• _PROBLEM STATEMENT_
Where the string "slope" occurs in a line of the entries below, copy that line.

**********

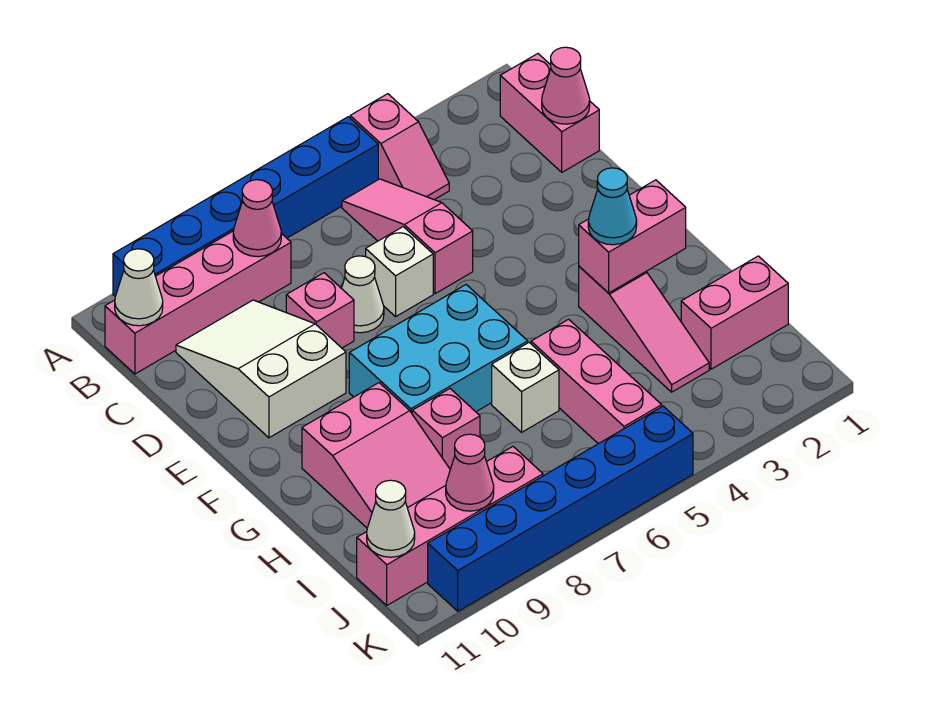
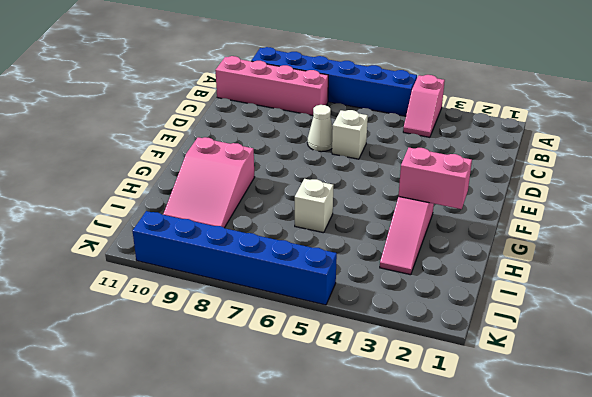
none -> pink brick B1:C1 level 1
none -> pink slope B5:D5 level 1 top D
none -> white slope C9:E10 level 1 top E

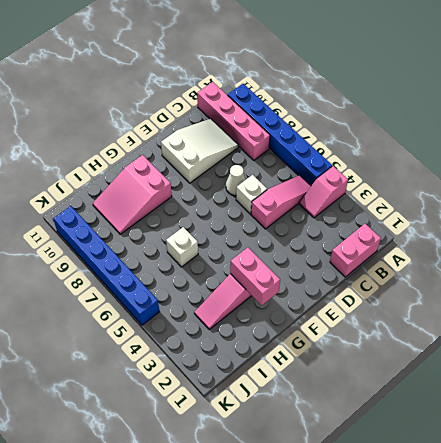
none -> pink brick D8 level 1
none -> cyan brick F6:G8 level 1
none -> pink brick H5:J5 level 1

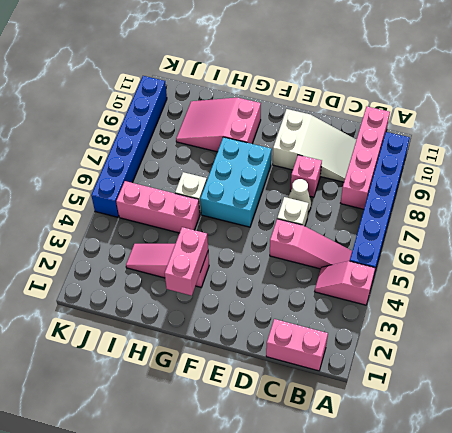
none -> pink brick H8 level 1
none -> pink brick I1:I2 level 1
none -> pink brick J8:J11 level 1

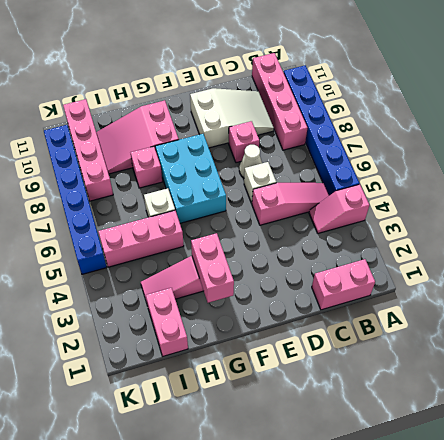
none -> pink cone B8 level 2
none -> white cone B11 level 2
none -> pink cone C1 level 2

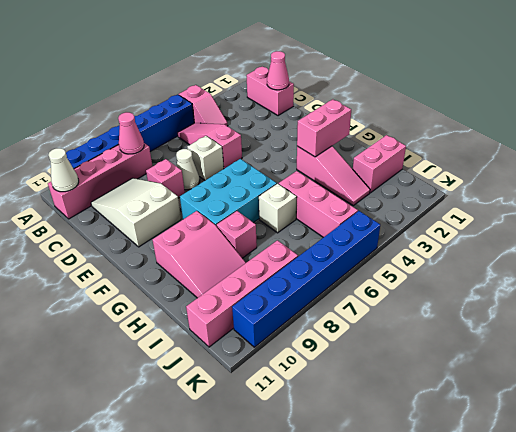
none -> pink cone J9 level 2
none -> white cone J11 level 2
none -> cyan cone G3 level 3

**********

• _ANSWER_
none -> pink slope B5:D5 level 1 top D
none -> white slope C9:E10 level 1 top E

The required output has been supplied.